### DATA TO PROCESS
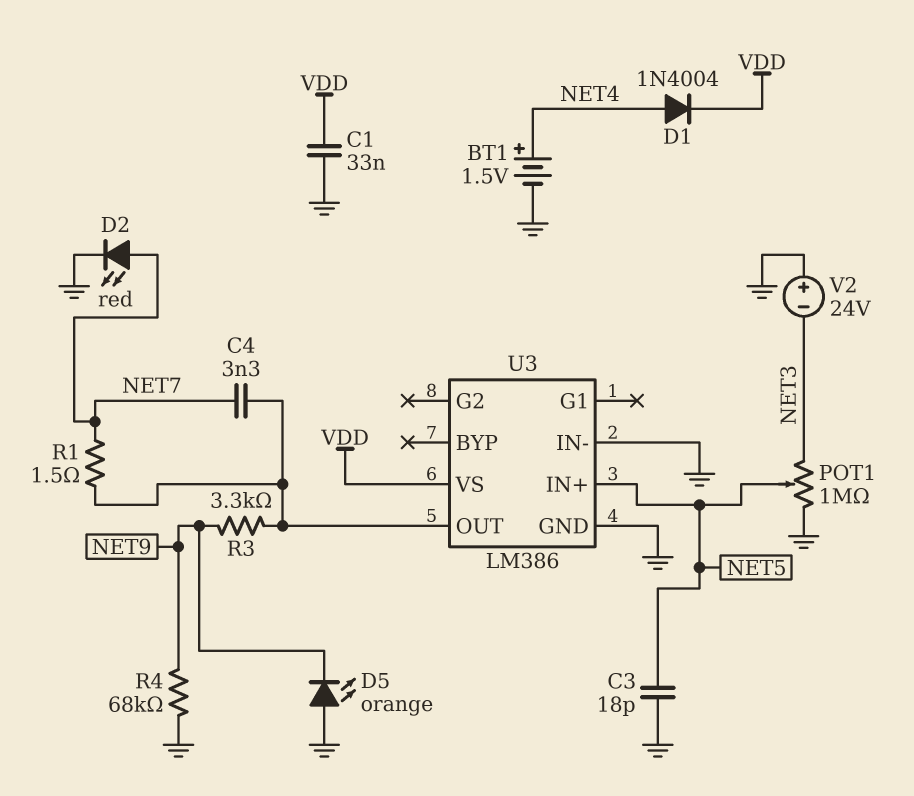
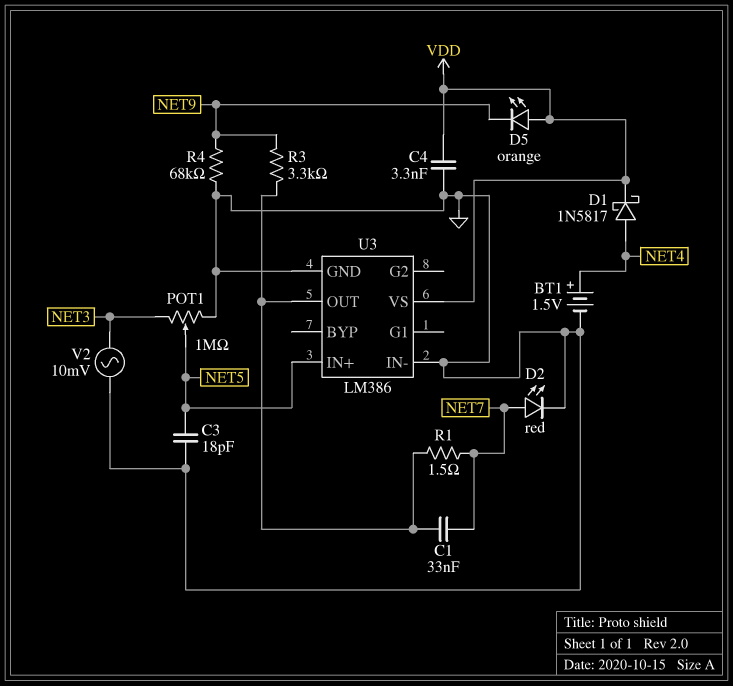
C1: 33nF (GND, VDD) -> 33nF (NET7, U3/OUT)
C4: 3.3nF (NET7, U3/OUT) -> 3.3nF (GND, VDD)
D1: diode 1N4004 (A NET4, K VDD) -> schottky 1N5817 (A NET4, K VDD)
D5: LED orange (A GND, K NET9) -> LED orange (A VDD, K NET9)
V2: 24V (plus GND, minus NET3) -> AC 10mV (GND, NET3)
* * *
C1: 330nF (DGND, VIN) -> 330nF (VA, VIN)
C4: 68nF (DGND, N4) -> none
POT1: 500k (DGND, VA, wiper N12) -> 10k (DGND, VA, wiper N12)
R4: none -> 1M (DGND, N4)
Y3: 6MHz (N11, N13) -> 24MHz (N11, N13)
...
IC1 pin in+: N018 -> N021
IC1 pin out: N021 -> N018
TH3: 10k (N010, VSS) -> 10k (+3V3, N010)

### EXERCISE
The response should hold exactly the lines starting at the line with "C1: 33nF (GND, VDD) -> 33nF (NET7, U3/OUT)" and ending at the line with "V2: 24V (plus", and no other line of the material above.

### OUTPUT OF THE TASK
C1: 33nF (GND, VDD) -> 33nF (NET7, U3/OUT)
C4: 3.3nF (NET7, U3/OUT) -> 3.3nF (GND, VDD)
D1: diode 1N4004 (A NET4, K VDD) -> schottky 1N5817 (A NET4, K VDD)
D5: LED orange (A GND, K NET9) -> LED orange (A VDD, K NET9)
V2: 24V (plus GND, minus NET3) -> AC 10mV (GND, NET3)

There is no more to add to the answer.